Directions: The answer must consist of every line in the data that contains "change".

Recorded information:
***

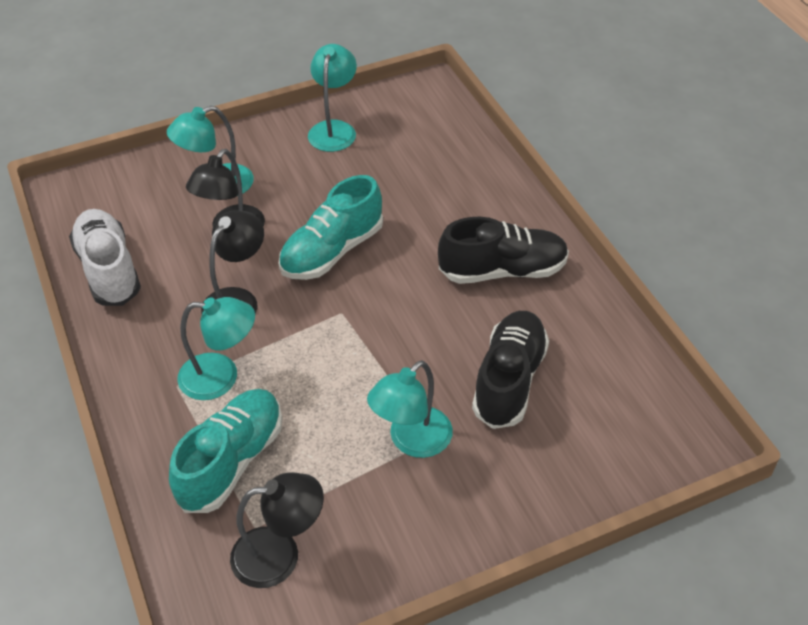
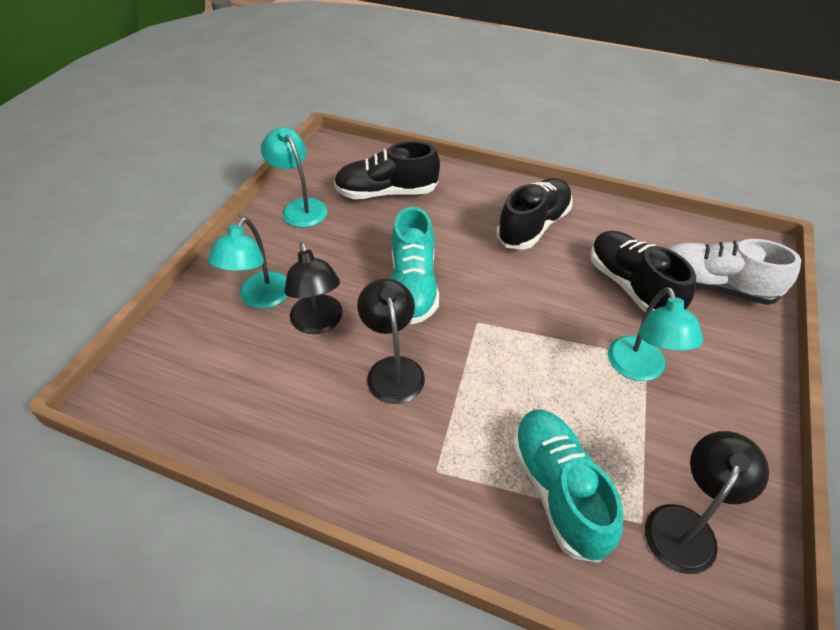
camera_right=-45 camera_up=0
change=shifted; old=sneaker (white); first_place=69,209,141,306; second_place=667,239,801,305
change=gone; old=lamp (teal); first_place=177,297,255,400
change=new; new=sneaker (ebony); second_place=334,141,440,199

***

Reply to the exercise:
change=shifted; old=sneaker (white); first_place=69,209,141,306; second_place=667,239,801,305
change=gone; old=lamp (teal); first_place=177,297,255,400
change=new; new=sneaker (ebony); second_place=334,141,440,199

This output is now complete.